* **TASK DIRECTIONS**:
Copy the entries that appear below in full, leaving out any picture among them.
── RECORDS FOR THE EXERCISE
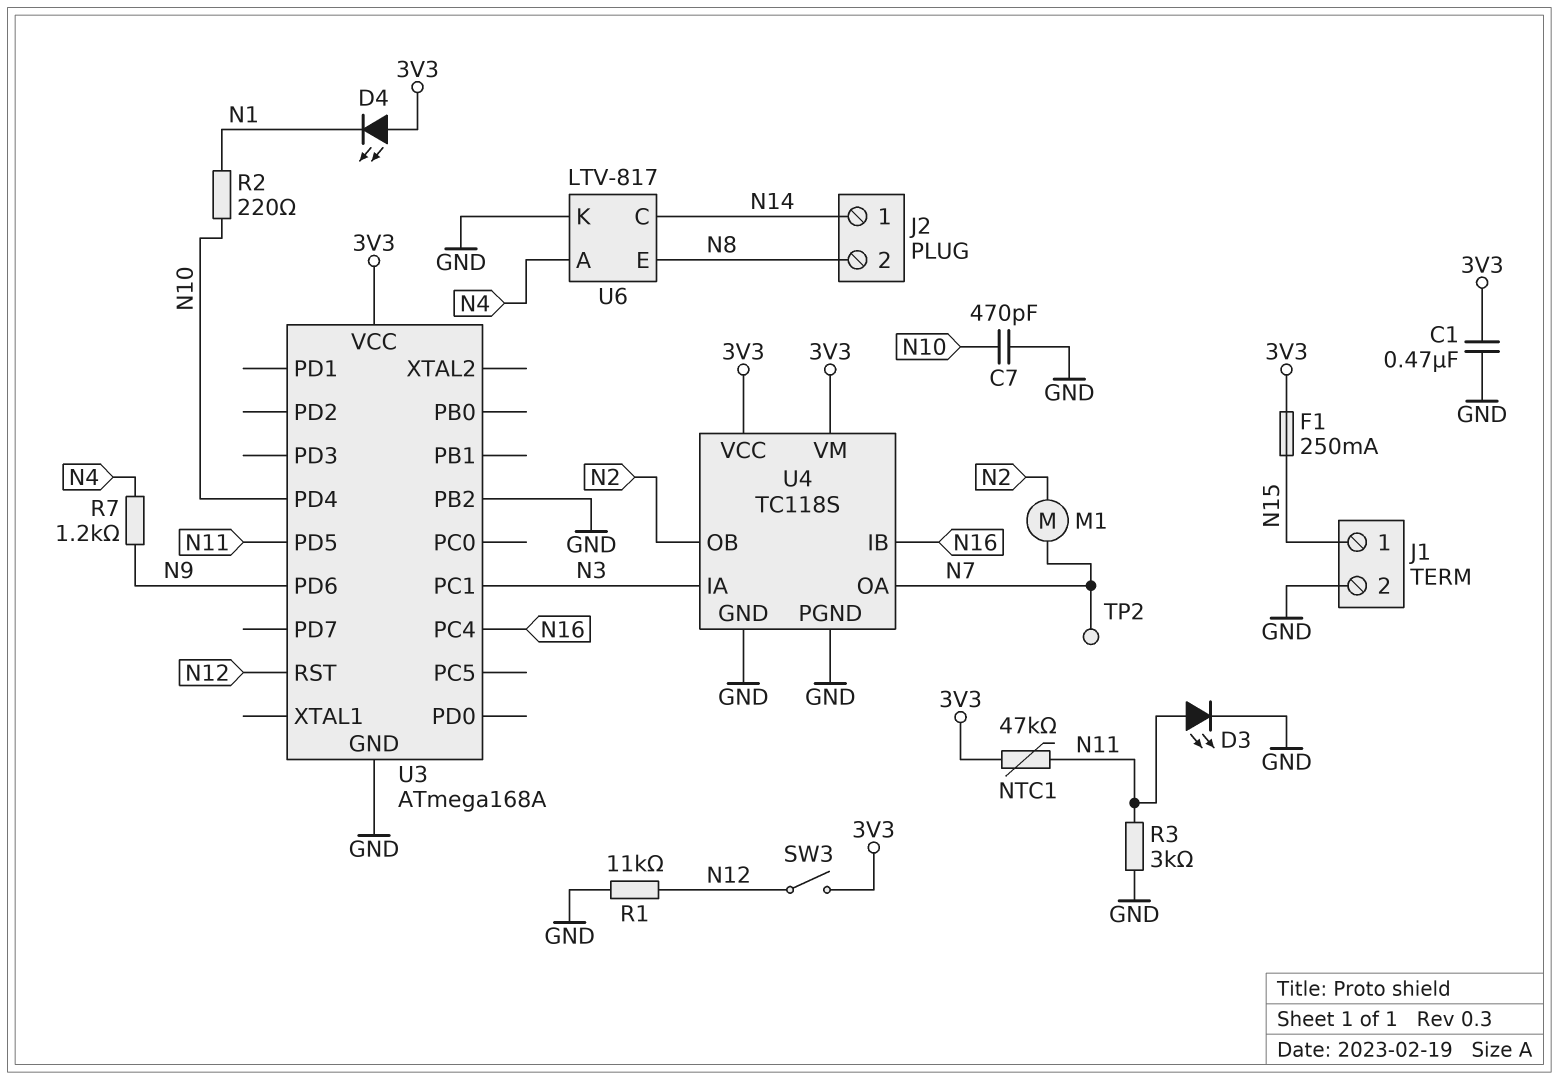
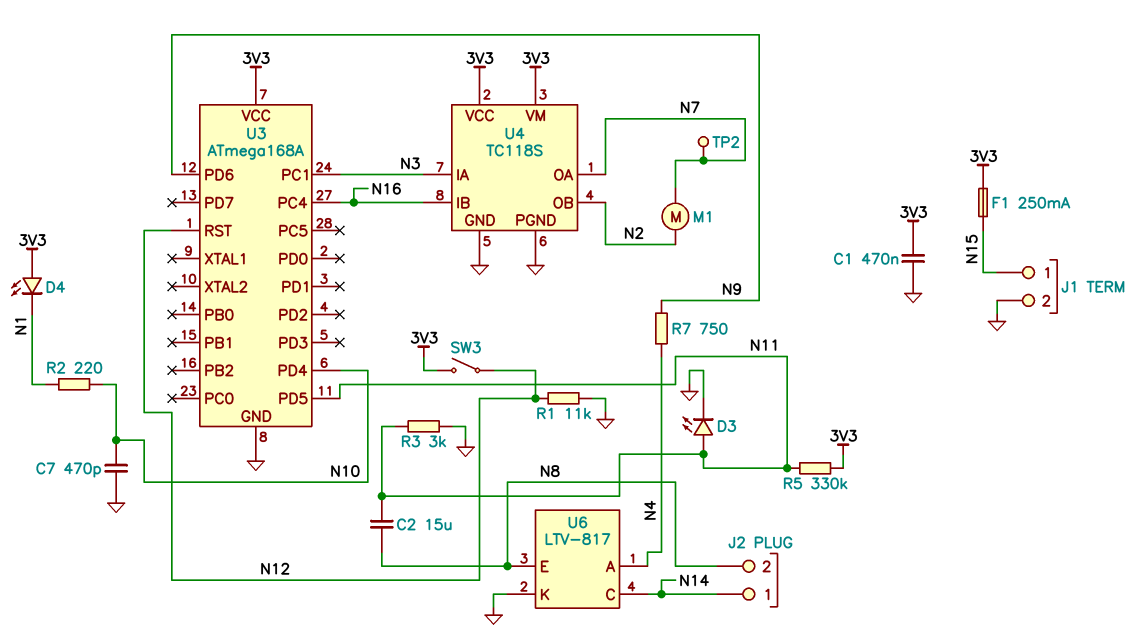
C2: none -> 15uF (N8, N11)
NTC1: 47k (3V3, N11) -> none
R5: none -> 330k (3V3, N11)
R7: 1.2k (N4, N9) -> 750 (N4, N9)
U3 pin PB2: GND -> none

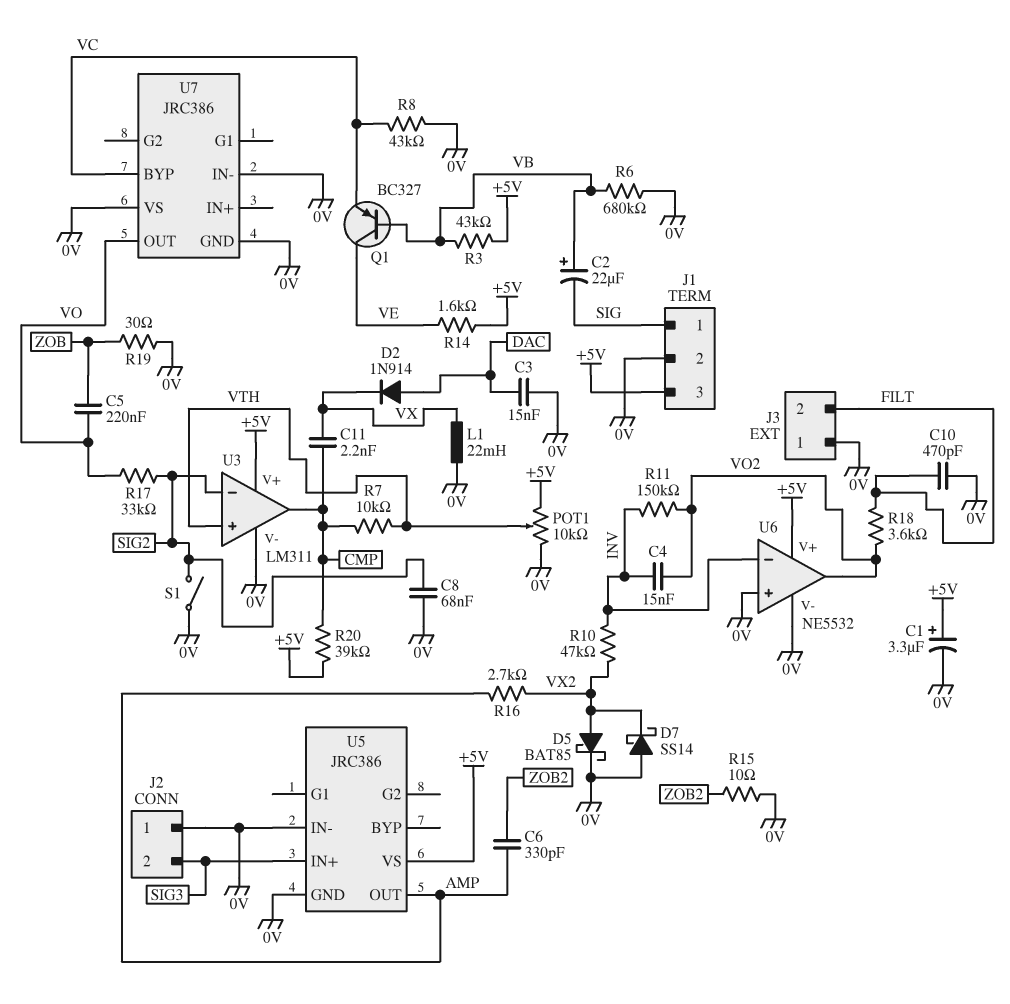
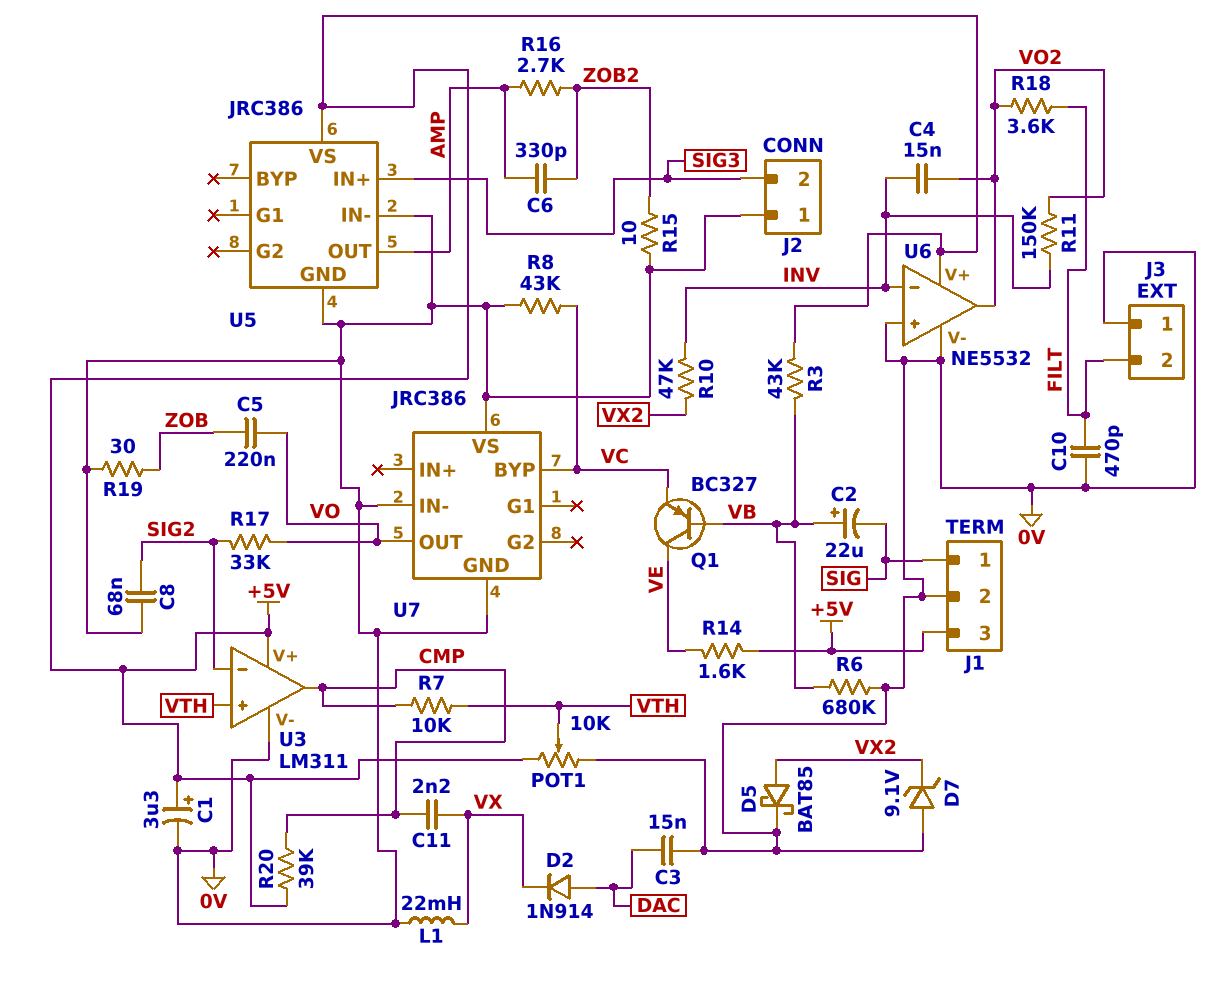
D7: schottky SS14 (A 0V, K VX2) -> zener 9.1V (A 0V, K VX2)
R16: 2.7k (AMP, VX2) -> 2.7k (AMP, ZOB2)
S1: switch (0V, SIG2) -> none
────
* **TASK ANSWER**:
C2: none -> 15uF (N8, N11)
NTC1: 47k (3V3, N11) -> none
R5: none -> 330k (3V3, N11)
R7: 1.2k (N4, N9) -> 750 (N4, N9)
U3 pin PB2: GND -> none

D7: schottky SS14 (A 0V, K VX2) -> zener 9.1V (A 0V, K VX2)
R16: 2.7k (AMP, VX2) -> 2.7k (AMP, ZOB2)
S1: switch (0V, SIG2) -> none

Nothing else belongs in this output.